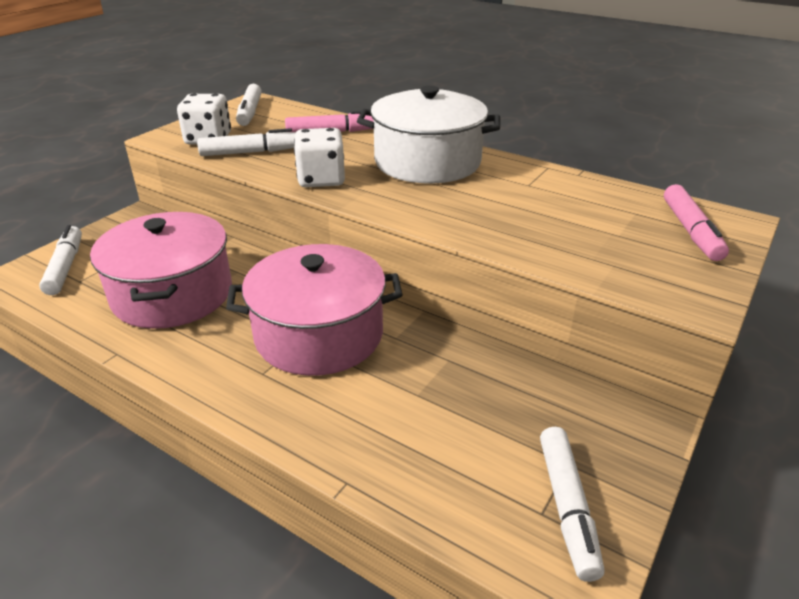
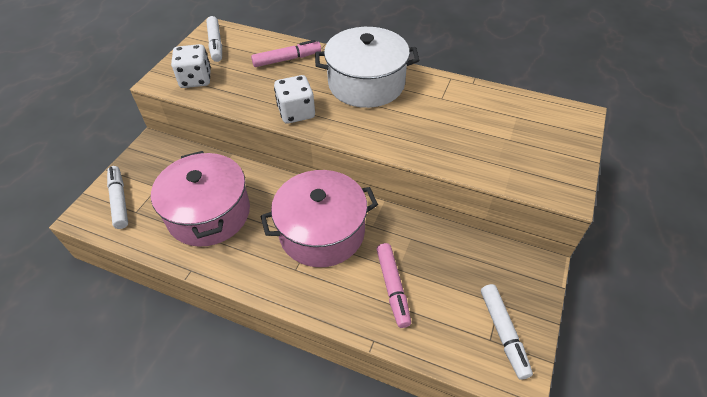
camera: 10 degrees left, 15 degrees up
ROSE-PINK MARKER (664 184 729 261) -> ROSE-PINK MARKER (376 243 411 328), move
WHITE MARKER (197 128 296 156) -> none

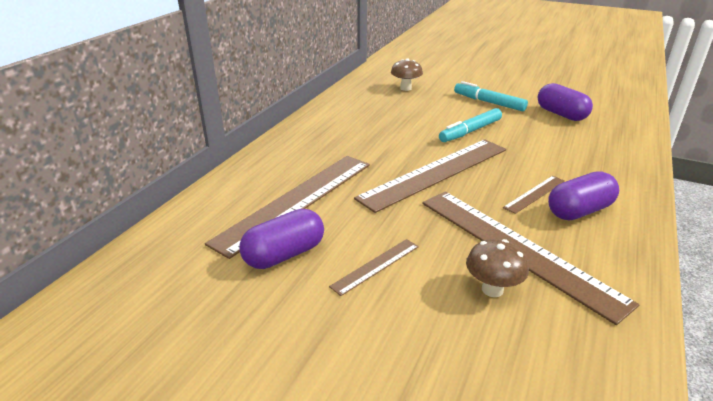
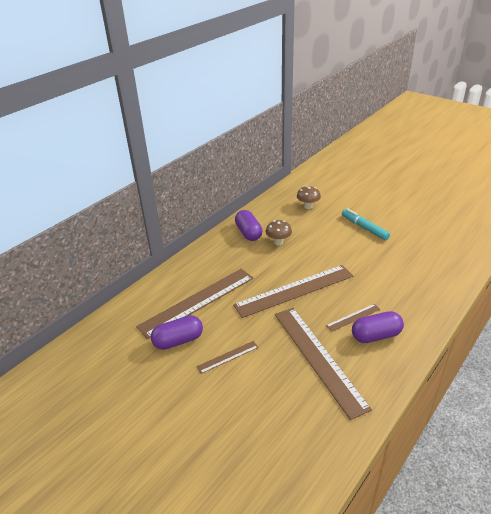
camera: 15 degrees right, 5 degrees up
ROYAL PURPLE PILL (538 83 593 121) -> ROYAL PURPLE PILL (235 210 263 241), move
BROWN TOADSTOOL (466 239 529 297) -> BROWN TOADSTOOL (266 220 292 245), move
AQUA MARKER (439 108 502 142) -> none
___
» **EXERCISE OBJECTIVE**
Where does the string "none" occur in the data above? Copy every line that holds it.

» **RESPONSE**
WHITE MARKER (197 128 296 156) -> none
AQUA MARKER (439 108 502 142) -> none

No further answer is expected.